** Opening Source material block **
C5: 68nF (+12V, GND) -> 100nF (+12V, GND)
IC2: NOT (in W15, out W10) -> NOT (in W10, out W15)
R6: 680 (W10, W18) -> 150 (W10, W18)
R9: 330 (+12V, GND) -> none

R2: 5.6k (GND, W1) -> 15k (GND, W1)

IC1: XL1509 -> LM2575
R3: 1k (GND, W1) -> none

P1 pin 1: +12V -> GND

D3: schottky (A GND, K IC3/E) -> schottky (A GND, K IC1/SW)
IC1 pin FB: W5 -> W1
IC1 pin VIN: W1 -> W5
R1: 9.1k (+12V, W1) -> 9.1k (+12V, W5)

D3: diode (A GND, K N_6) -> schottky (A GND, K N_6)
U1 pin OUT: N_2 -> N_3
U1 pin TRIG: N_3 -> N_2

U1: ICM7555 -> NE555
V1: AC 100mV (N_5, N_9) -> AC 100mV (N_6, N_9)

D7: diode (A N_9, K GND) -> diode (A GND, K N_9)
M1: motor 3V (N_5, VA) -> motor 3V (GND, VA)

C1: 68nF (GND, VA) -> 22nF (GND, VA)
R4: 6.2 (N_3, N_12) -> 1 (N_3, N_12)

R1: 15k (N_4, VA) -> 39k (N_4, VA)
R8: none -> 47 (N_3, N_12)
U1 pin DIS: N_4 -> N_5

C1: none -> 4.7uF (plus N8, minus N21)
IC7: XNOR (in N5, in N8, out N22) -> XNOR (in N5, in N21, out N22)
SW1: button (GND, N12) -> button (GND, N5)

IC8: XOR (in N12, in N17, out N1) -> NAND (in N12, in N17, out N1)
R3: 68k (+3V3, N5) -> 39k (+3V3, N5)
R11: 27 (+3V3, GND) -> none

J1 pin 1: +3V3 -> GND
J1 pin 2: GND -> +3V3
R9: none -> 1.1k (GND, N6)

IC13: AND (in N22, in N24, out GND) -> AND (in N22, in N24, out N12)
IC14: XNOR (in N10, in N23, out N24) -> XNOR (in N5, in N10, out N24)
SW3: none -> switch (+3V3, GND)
** Closing Source material block **
Repeat exactly the lines of the listing above, from the one with "U1 pin TRIG: N_3 -> N_2" down to the one with "IC13: AND (in"; both of those lines belong in the range.

_Exercise output_
U1 pin TRIG: N_3 -> N_2

U1: ICM7555 -> NE555
V1: AC 100mV (N_5, N_9) -> AC 100mV (N_6, N_9)

D7: diode (A N_9, K GND) -> diode (A GND, K N_9)
M1: motor 3V (N_5, VA) -> motor 3V (GND, VA)

C1: 68nF (GND, VA) -> 22nF (GND, VA)
R4: 6.2 (N_3, N_12) -> 1 (N_3, N_12)

R1: 15k (N_4, VA) -> 39k (N_4, VA)
R8: none -> 47 (N_3, N_12)
U1 pin DIS: N_4 -> N_5

C1: none -> 4.7uF (plus N8, minus N21)
IC7: XNOR (in N5, in N8, out N22) -> XNOR (in N5, in N21, out N22)
SW1: button (GND, N12) -> button (GND, N5)

IC8: XOR (in N12, in N17, out N1) -> NAND (in N12, in N17, out N1)
R3: 68k (+3V3, N5) -> 39k (+3V3, N5)
R11: 27 (+3V3, GND) -> none

J1 pin 1: +3V3 -> GND
J1 pin 2: GND -> +3V3
R9: none -> 1.1k (GND, N6)

IC13: AND (in N22, in N24, out GND) -> AND (in N22, in N24, out N12)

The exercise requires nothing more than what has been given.